[Working data Boundary: Start]

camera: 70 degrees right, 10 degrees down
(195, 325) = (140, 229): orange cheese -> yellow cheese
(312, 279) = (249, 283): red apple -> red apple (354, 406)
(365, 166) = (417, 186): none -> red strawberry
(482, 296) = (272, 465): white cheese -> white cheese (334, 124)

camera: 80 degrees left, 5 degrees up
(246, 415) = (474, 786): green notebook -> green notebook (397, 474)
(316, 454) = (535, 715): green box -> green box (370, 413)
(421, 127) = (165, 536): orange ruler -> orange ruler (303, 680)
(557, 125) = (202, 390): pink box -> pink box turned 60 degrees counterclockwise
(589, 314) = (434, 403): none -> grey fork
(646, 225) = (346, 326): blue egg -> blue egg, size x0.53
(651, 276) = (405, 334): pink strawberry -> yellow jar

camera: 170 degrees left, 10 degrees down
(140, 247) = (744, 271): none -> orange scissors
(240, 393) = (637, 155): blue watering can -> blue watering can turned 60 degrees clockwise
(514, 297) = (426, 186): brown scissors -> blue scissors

[Working data Boundary: End]
[Working data Boundary: Start]

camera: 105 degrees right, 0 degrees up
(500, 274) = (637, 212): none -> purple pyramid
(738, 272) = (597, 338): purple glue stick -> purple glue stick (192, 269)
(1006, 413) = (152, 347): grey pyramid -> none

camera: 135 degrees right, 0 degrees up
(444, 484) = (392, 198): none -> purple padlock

[Working data Boundary: End]

#### Exercise objective:
Copy every line above in which the string "purple" shows up.

#### Response to the task:
(500, 274) = (637, 212): none -> purple pyramid
(738, 272) = (597, 338): purple glue stick -> purple glue stick (192, 269)
(444, 484) = (392, 198): none -> purple padlock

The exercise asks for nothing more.